Top of Extracted information

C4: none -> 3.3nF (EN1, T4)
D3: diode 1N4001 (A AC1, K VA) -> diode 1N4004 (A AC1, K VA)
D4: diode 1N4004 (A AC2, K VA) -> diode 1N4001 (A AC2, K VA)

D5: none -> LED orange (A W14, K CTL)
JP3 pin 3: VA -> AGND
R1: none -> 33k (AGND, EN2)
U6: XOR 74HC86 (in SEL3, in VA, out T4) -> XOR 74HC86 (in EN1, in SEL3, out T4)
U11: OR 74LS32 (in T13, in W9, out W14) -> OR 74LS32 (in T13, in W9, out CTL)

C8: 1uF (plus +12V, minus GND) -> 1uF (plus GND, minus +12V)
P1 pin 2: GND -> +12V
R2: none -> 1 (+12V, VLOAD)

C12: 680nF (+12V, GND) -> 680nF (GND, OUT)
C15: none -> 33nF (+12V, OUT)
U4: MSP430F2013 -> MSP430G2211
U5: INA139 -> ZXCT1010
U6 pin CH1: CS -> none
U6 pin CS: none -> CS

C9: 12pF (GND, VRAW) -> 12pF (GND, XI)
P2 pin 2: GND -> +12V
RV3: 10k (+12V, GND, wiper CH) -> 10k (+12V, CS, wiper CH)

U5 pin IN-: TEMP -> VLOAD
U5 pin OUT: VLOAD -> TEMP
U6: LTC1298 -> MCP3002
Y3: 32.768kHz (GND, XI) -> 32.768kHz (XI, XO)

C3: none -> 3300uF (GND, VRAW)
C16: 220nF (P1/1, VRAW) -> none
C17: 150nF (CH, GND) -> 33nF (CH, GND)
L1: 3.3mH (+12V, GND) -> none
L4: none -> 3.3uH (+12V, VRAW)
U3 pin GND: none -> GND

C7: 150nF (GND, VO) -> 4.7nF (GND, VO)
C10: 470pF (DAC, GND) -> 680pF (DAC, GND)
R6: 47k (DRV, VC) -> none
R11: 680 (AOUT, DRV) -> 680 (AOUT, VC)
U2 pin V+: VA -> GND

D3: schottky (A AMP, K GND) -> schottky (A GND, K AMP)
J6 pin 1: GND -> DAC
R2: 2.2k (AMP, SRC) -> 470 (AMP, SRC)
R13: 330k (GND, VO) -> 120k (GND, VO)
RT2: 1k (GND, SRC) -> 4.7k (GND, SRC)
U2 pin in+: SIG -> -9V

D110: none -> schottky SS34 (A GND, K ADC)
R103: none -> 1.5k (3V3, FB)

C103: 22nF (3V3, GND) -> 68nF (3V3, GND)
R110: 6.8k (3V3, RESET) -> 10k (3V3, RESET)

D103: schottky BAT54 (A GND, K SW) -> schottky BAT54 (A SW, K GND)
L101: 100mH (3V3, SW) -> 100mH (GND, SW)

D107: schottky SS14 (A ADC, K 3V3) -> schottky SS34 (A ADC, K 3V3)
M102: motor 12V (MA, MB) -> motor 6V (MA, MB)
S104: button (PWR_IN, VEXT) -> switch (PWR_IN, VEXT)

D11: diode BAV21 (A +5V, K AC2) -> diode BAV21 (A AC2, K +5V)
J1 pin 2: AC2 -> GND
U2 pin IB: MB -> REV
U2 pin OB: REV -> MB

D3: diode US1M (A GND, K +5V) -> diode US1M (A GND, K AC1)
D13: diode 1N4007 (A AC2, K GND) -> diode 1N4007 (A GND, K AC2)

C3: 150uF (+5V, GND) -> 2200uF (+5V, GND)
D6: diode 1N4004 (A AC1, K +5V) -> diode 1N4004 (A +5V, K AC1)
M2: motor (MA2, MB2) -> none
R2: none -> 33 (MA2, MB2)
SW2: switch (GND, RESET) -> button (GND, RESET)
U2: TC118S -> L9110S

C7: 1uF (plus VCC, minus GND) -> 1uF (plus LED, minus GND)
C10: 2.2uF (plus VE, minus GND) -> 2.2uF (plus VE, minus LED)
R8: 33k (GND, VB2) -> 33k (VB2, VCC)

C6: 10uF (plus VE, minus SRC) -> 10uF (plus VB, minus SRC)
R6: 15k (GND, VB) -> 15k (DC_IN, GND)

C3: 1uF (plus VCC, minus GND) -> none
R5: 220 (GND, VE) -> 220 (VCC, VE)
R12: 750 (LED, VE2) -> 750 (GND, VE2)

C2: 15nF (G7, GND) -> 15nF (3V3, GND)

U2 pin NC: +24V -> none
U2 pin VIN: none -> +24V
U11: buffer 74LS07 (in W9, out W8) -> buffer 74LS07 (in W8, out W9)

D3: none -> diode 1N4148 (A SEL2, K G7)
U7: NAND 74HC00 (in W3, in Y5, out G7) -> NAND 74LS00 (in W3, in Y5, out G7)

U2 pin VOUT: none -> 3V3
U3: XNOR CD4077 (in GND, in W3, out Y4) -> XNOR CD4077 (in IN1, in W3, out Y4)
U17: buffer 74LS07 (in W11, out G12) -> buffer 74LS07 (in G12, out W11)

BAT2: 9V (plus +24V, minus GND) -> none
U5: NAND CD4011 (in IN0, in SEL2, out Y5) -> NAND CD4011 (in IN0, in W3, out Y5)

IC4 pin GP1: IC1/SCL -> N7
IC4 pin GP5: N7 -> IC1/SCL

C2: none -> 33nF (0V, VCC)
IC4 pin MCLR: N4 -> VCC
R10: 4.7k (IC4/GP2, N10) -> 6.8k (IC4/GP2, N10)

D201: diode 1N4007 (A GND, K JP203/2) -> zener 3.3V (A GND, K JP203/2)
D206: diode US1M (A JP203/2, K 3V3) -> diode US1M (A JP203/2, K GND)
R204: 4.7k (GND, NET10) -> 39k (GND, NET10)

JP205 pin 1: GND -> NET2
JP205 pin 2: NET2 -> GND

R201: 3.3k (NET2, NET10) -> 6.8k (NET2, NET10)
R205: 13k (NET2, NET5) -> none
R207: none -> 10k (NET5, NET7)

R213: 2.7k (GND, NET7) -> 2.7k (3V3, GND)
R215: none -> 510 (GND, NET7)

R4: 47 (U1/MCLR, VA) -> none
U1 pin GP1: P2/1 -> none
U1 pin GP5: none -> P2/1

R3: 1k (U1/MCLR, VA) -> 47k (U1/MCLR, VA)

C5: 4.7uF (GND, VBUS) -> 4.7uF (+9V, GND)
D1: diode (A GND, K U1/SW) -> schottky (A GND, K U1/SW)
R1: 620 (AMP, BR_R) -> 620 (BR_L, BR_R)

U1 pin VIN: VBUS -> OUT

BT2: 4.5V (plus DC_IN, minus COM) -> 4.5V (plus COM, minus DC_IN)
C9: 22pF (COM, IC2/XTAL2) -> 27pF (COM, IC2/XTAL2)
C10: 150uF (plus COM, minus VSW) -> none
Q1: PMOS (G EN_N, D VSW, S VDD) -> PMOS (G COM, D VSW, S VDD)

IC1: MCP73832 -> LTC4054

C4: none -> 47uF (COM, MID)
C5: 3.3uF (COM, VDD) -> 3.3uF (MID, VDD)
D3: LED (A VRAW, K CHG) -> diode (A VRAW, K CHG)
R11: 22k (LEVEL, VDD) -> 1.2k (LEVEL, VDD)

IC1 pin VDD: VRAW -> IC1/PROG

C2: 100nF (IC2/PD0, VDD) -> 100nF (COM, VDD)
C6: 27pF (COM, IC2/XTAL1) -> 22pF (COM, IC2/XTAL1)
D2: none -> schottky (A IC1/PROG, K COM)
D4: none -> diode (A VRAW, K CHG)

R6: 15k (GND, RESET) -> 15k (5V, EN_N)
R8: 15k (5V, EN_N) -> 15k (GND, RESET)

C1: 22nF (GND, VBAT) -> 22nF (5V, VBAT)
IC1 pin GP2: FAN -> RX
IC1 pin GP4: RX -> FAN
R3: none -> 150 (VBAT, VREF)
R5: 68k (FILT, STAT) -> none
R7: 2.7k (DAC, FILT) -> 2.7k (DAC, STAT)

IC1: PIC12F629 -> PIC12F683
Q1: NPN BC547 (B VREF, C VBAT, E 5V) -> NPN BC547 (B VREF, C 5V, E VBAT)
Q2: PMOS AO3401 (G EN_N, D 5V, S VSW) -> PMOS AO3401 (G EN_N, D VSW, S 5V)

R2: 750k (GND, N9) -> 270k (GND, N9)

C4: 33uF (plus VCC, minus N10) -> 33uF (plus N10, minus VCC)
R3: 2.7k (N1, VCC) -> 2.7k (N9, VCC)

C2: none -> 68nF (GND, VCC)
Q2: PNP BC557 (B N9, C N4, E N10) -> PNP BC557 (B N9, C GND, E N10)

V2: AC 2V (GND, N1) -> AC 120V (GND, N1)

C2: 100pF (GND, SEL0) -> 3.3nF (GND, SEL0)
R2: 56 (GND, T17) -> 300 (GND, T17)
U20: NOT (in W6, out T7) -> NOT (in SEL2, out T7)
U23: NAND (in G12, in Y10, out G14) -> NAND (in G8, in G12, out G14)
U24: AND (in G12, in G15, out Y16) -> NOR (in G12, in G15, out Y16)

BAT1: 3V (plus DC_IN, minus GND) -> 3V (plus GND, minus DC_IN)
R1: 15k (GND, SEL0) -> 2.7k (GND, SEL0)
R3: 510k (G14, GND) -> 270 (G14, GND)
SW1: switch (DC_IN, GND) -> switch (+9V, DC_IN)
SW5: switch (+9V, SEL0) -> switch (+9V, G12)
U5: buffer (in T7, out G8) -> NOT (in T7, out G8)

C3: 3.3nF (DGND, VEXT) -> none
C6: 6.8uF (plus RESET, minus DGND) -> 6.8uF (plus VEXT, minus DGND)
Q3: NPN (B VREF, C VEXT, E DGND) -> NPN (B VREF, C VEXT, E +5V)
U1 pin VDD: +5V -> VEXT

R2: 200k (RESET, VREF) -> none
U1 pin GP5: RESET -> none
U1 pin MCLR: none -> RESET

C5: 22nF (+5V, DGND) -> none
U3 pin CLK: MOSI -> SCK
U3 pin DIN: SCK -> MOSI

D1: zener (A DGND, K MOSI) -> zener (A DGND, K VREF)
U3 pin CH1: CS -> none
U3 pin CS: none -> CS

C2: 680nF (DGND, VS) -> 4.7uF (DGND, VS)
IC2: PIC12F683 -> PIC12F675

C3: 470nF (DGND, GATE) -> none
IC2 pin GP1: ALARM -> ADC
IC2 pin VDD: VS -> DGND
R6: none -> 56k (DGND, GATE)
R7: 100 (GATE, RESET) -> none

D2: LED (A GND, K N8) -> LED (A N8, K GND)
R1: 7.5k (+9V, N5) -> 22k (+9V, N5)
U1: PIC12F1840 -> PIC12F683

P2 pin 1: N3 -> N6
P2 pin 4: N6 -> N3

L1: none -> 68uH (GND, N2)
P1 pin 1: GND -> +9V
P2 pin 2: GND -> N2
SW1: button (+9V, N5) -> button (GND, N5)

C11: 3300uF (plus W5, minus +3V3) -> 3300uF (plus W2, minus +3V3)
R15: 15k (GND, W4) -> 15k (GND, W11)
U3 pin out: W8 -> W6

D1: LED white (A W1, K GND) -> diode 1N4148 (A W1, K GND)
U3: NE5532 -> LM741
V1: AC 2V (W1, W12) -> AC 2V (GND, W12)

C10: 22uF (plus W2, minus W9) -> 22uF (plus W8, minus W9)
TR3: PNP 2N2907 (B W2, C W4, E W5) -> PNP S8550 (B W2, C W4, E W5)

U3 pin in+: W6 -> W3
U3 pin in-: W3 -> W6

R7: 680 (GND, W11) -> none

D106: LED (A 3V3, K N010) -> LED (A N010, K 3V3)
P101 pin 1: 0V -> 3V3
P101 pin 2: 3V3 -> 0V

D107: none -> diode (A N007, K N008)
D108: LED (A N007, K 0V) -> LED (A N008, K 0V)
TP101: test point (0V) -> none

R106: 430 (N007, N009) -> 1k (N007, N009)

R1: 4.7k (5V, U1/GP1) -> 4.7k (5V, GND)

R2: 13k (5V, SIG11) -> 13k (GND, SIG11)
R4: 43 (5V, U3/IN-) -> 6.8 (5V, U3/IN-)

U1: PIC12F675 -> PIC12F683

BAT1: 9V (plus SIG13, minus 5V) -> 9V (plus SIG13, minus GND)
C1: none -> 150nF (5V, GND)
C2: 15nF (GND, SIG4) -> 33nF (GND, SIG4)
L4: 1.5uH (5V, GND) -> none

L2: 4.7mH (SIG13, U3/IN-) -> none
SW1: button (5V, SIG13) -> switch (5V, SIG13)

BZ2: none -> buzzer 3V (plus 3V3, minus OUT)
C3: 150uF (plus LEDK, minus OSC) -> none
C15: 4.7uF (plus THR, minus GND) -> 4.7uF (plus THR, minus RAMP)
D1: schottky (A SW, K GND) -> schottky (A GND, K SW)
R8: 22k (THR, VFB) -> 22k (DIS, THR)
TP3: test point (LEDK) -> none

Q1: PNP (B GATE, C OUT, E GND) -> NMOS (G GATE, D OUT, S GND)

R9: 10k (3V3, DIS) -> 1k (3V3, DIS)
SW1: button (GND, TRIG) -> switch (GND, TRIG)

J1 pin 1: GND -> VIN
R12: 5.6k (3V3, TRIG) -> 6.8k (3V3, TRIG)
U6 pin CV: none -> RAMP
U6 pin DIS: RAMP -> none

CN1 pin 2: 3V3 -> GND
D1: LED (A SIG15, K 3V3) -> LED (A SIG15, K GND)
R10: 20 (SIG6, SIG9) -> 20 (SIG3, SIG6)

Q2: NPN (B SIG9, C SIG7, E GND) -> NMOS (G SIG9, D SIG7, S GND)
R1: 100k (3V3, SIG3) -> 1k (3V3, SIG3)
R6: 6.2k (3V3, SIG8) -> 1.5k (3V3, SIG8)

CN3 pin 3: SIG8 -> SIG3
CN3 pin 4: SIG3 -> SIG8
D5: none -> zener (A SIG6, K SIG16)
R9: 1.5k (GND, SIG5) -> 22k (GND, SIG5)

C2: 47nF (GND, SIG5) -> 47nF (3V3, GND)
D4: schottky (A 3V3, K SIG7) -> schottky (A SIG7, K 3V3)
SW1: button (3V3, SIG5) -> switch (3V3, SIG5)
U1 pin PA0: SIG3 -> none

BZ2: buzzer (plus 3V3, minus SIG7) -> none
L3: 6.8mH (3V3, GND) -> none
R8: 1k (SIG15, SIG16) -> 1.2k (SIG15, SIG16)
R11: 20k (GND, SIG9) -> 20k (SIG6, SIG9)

Bottom of Extracted information

■ **Exercise objective**: Proceeding from the line containing "C10: 22uF (plus" through the line containing "R106: 430 (N007, N009) -> 1k (N007, N009)", transcribe the lines above exactly, both end lines included.

■ **Answer space**:
C10: 22uF (plus W2, minus W9) -> 22uF (plus W8, minus W9)
TR3: PNP 2N2907 (B W2, C W4, E W5) -> PNP S8550 (B W2, C W4, E W5)

U3 pin in+: W6 -> W3
U3 pin in-: W3 -> W6

R7: 680 (GND, W11) -> none

D106: LED (A 3V3, K N010) -> LED (A N010, K 3V3)
P101 pin 1: 0V -> 3V3
P101 pin 2: 3V3 -> 0V

D107: none -> diode (A N007, K N008)
D108: LED (A N007, K 0V) -> LED (A N008, K 0V)
TP101: test point (0V) -> none

R106: 430 (N007, N009) -> 1k (N007, N009)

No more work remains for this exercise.